• _Stored data_
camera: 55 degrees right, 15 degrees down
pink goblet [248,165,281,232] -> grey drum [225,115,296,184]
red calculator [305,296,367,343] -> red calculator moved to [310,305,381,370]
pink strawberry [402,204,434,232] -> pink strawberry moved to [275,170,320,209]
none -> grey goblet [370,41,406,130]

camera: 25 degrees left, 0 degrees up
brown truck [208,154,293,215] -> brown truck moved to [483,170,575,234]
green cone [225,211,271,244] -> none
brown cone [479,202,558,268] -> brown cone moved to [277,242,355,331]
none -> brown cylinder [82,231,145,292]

--

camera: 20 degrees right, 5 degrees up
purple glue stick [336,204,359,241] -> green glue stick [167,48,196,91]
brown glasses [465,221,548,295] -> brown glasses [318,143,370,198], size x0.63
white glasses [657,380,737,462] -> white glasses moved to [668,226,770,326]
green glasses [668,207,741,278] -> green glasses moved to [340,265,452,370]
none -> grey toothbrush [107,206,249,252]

• _Problem details_
Nothing but the lines above from the one containing "pink goblet [248,165,281,232]" through the one containing "none -> brown cylinder [82,231,145,292]" should appear in the answer, each repeated exactly.

• _Result for this task_
pink goblet [248,165,281,232] -> grey drum [225,115,296,184]
red calculator [305,296,367,343] -> red calculator moved to [310,305,381,370]
pink strawberry [402,204,434,232] -> pink strawberry moved to [275,170,320,209]
none -> grey goblet [370,41,406,130]

camera: 25 degrees left, 0 degrees up
brown truck [208,154,293,215] -> brown truck moved to [483,170,575,234]
green cone [225,211,271,244] -> none
brown cone [479,202,558,268] -> brown cone moved to [277,242,355,331]
none -> brown cylinder [82,231,145,292]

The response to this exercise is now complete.